▶ WHAT YOU NEED TO DO:
Copy out every line of the data where the word "pink" is found.

▶ Scene change data:
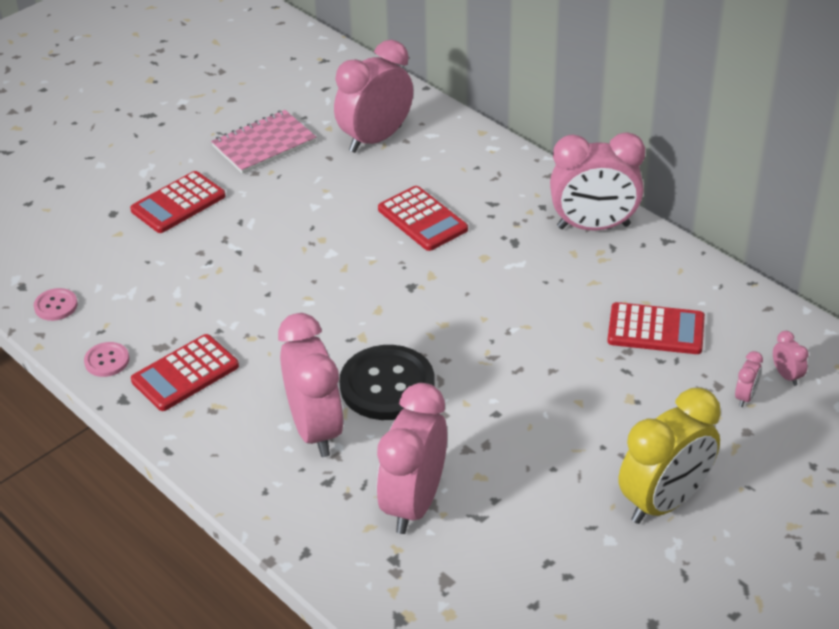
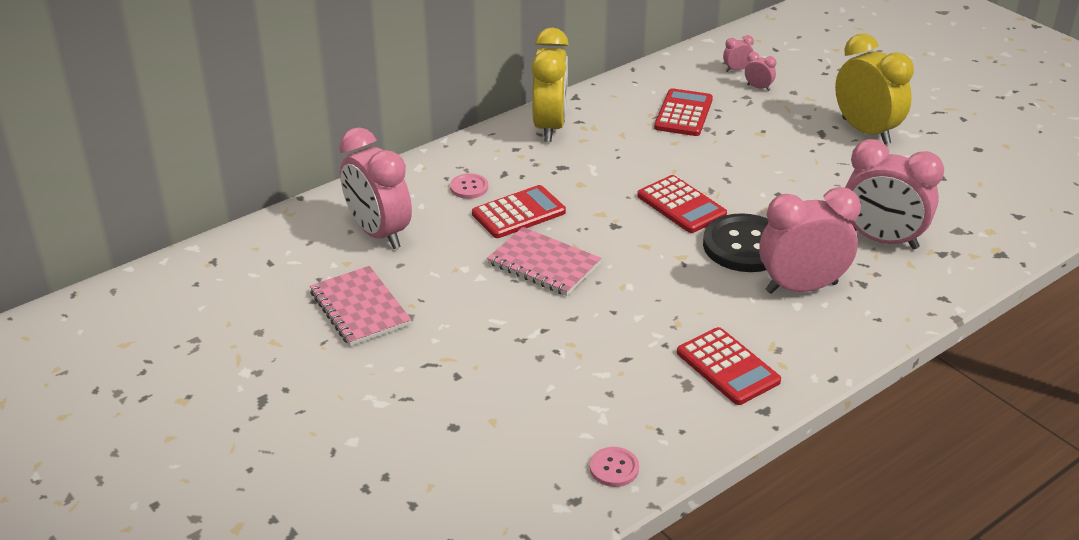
camera: 85 degrees left, 5 degrees down
(107, 361) = (707, 424): pink button -> pink button (469, 187)
(178, 203) = (449, 373): red calculator -> red calculator (681, 205)
(338, 243) = (544, 264): none -> pink notebook
(593, 226) = (550, 127): pink clock -> yellow clock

▶ TASK ANSWER:
(107, 361) = (707, 424): pink button -> pink button (469, 187)
(338, 243) = (544, 264): none -> pink notebook
(593, 226) = (550, 127): pink clock -> yellow clock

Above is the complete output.